■ **Listed records**
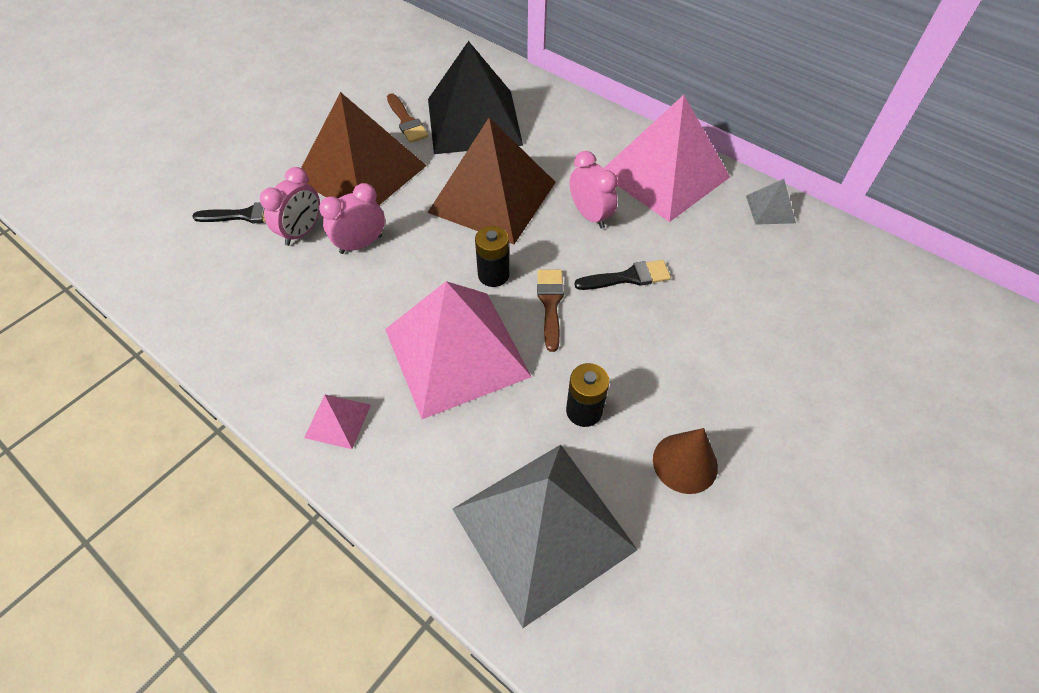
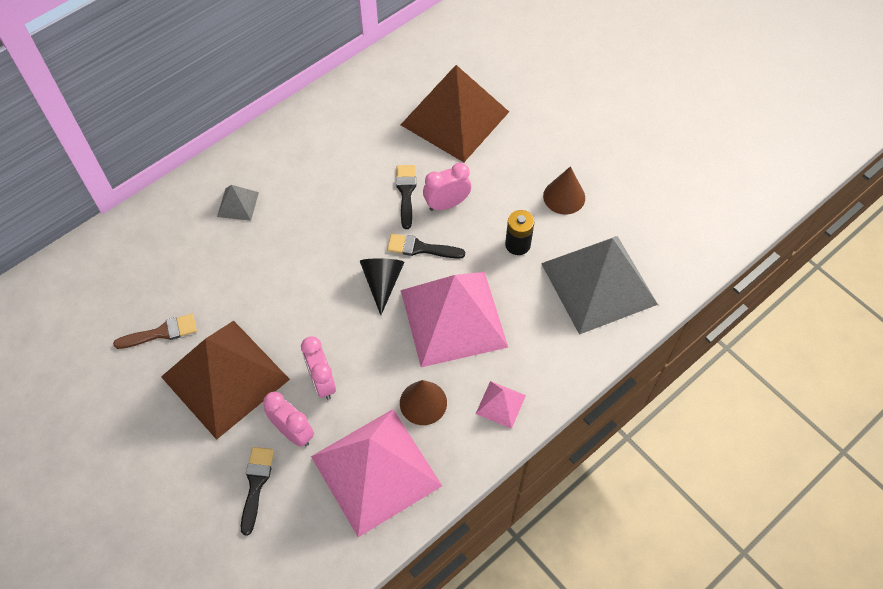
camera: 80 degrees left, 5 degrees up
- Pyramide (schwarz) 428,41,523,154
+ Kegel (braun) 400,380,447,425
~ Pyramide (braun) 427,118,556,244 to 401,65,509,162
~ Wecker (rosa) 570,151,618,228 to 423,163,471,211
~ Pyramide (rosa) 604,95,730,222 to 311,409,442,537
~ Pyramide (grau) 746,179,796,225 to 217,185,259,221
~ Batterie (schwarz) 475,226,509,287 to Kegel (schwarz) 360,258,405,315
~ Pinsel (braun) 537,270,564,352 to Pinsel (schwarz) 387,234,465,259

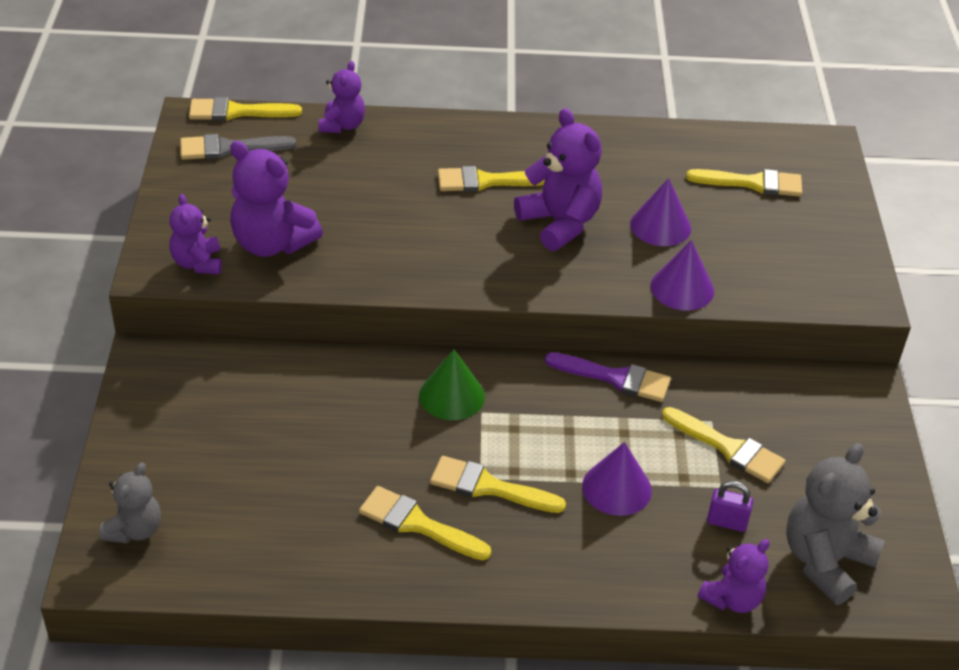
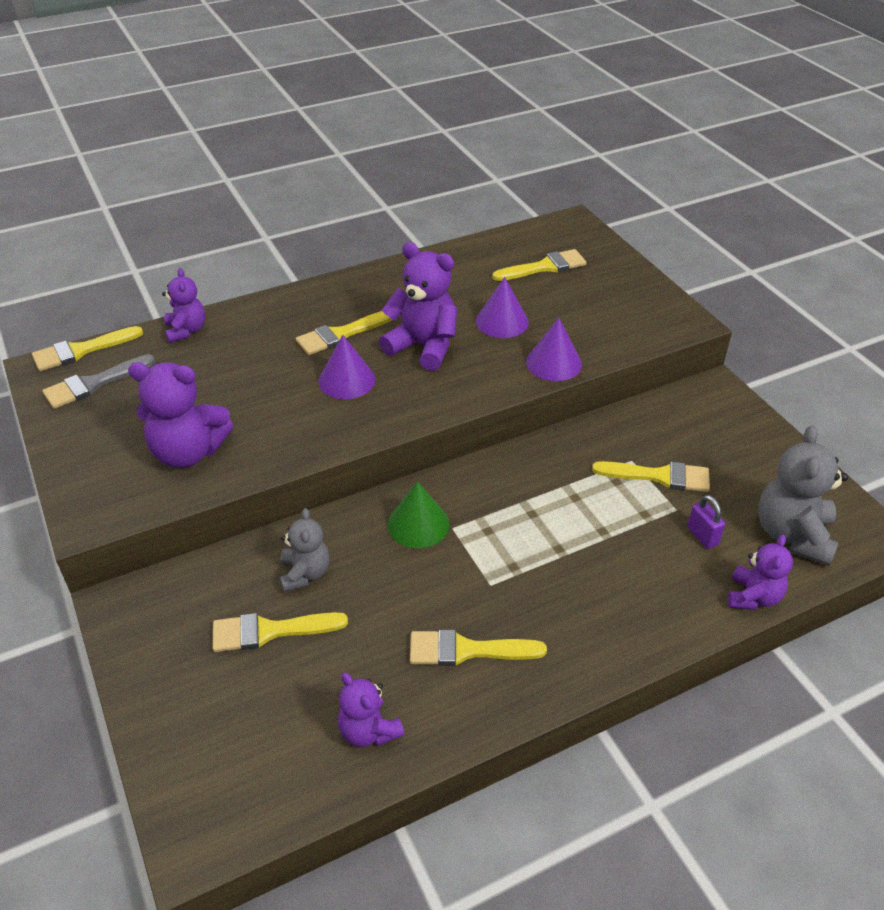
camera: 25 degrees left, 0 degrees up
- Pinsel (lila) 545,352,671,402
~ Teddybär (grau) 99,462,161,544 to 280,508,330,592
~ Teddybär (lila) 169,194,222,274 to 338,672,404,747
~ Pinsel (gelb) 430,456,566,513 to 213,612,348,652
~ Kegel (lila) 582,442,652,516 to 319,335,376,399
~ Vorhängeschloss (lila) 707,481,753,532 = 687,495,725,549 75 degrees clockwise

■ **Problem description**
Restate the records above in full, word for word. Keep pictures out.

■ **Written solution**
camera: 80 degrees left, 5 degrees up
- Pyramide (schwarz) 428,41,523,154
+ Kegel (braun) 400,380,447,425
~ Pyramide (braun) 427,118,556,244 to 401,65,509,162
~ Wecker (rosa) 570,151,618,228 to 423,163,471,211
~ Pyramide (rosa) 604,95,730,222 to 311,409,442,537
~ Pyramide (grau) 746,179,796,225 to 217,185,259,221
~ Batterie (schwarz) 475,226,509,287 to Kegel (schwarz) 360,258,405,315
~ Pinsel (braun) 537,270,564,352 to Pinsel (schwarz) 387,234,465,259

camera: 25 degrees left, 0 degrees up
- Pinsel (lila) 545,352,671,402
~ Teddybär (grau) 99,462,161,544 to 280,508,330,592
~ Teddybär (lila) 169,194,222,274 to 338,672,404,747
~ Pinsel (gelb) 430,456,566,513 to 213,612,348,652
~ Kegel (lila) 582,442,652,516 to 319,335,376,399
~ Vorhängeschloss (lila) 707,481,753,532 = 687,495,725,549 75 degrees clockwise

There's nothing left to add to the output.